[Collected data entries]
:::

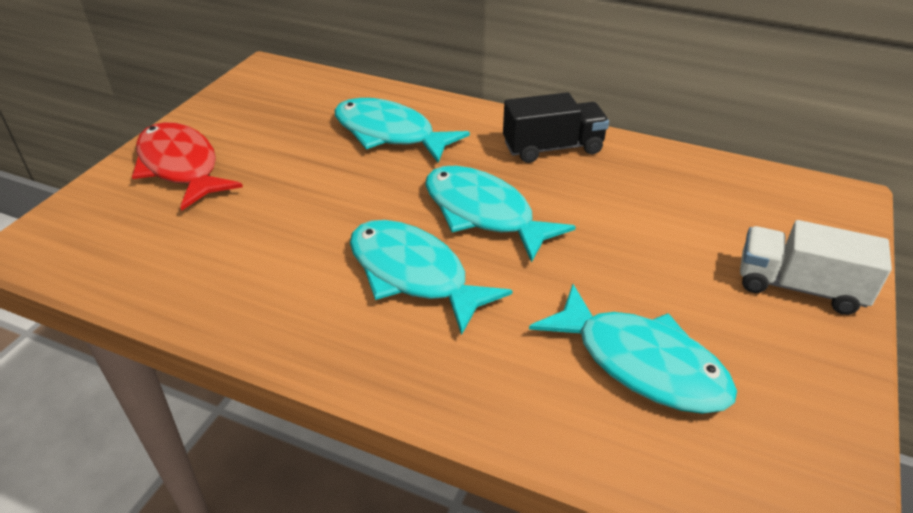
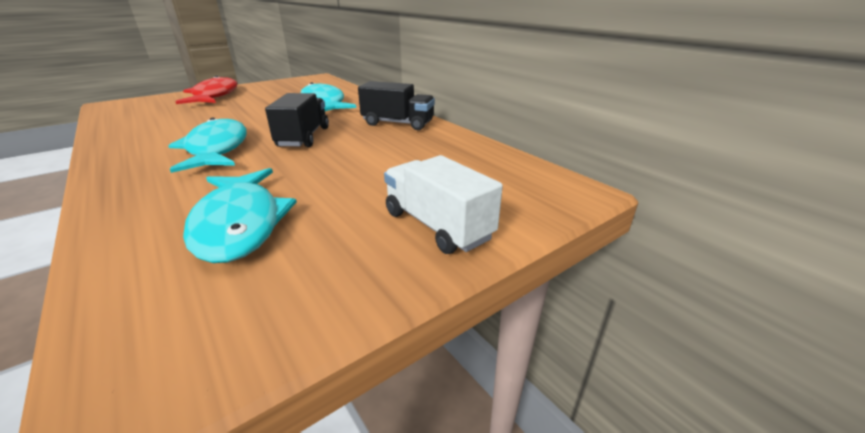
camera: 30 degrees right, 10 degrees down
(483, 213) = (303, 137): turquoise fish -> black truck

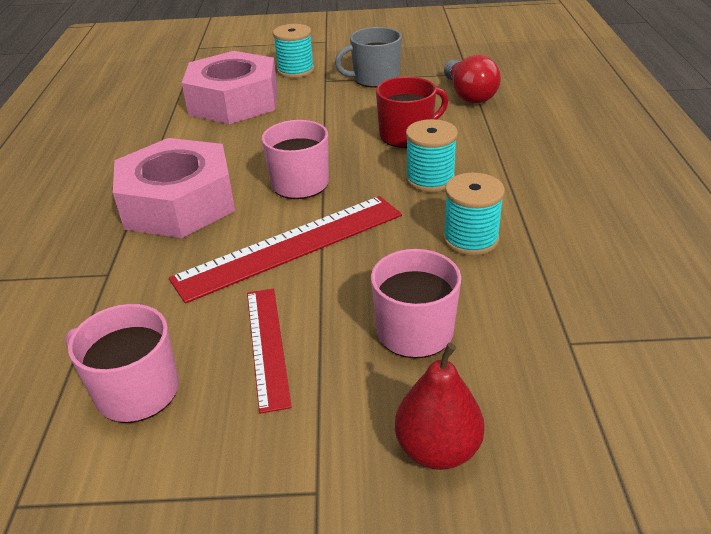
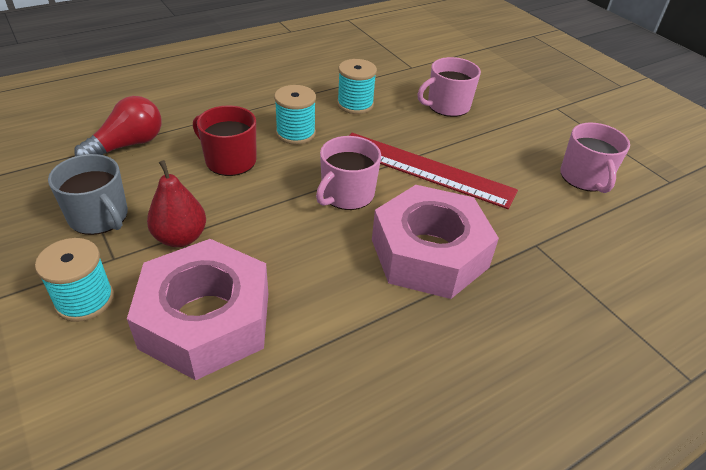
camera: 125 degrees left, 5 degrees up
(267, 345) = (509, 147): red ruler -> none
(438, 449) = (504, 86): red pear -> red pear (180, 237)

:::

Exercise
Print out every entry above without changing a word, and leave out the pictures.

Response to this exercise
camera: 30 degrees right, 10 degrees down
(483, 213) = (303, 137): turquoise fish -> black truck

camera: 125 degrees left, 5 degrees up
(267, 345) = (509, 147): red ruler -> none
(438, 449) = (504, 86): red pear -> red pear (180, 237)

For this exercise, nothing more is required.